Where the material below has a line containing "brown cross at (276, 65): moved 7 px up", start repeating exactly, and keep going through the line containing "cyan star at", with no other lines.

--- DATA FOR PROCESSING ---
_____

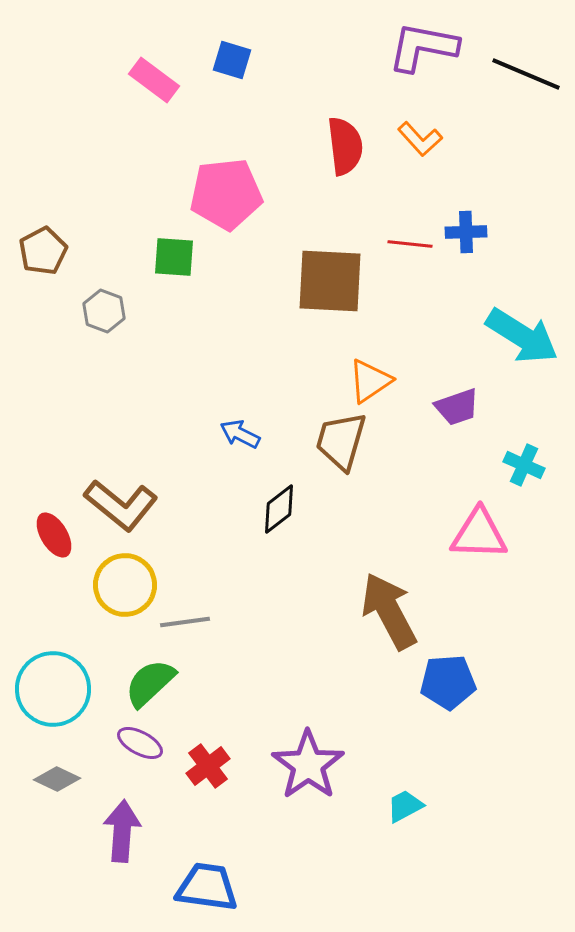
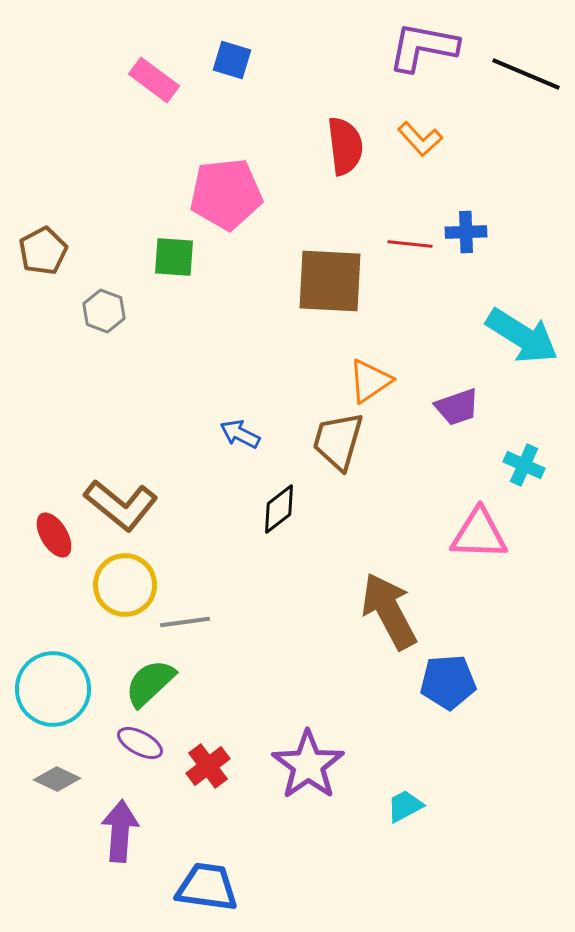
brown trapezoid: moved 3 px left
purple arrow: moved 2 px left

_____

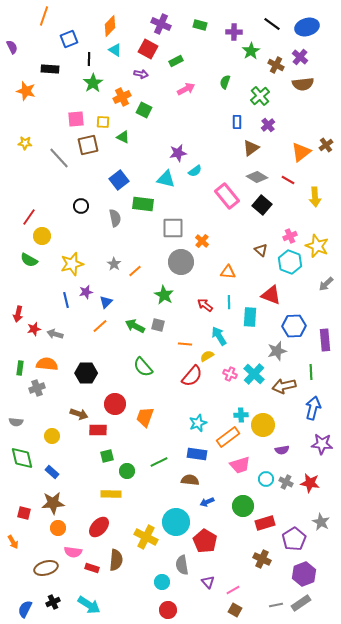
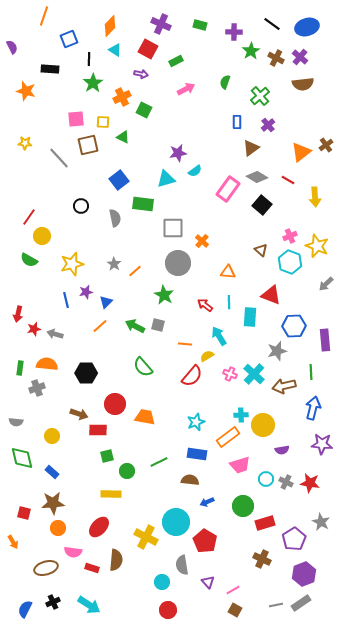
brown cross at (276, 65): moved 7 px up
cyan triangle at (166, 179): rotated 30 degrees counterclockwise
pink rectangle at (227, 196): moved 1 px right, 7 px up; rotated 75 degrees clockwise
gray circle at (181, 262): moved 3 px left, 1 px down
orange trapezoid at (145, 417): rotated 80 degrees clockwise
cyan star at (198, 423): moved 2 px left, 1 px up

_____

--- ANSWER BOX ---
brown cross at (276, 65): moved 7 px up
cyan triangle at (166, 179): rotated 30 degrees counterclockwise
pink rectangle at (227, 196): moved 1 px right, 7 px up; rotated 75 degrees clockwise
gray circle at (181, 262): moved 3 px left, 1 px down
orange trapezoid at (145, 417): rotated 80 degrees clockwise
cyan star at (198, 423): moved 2 px left, 1 px up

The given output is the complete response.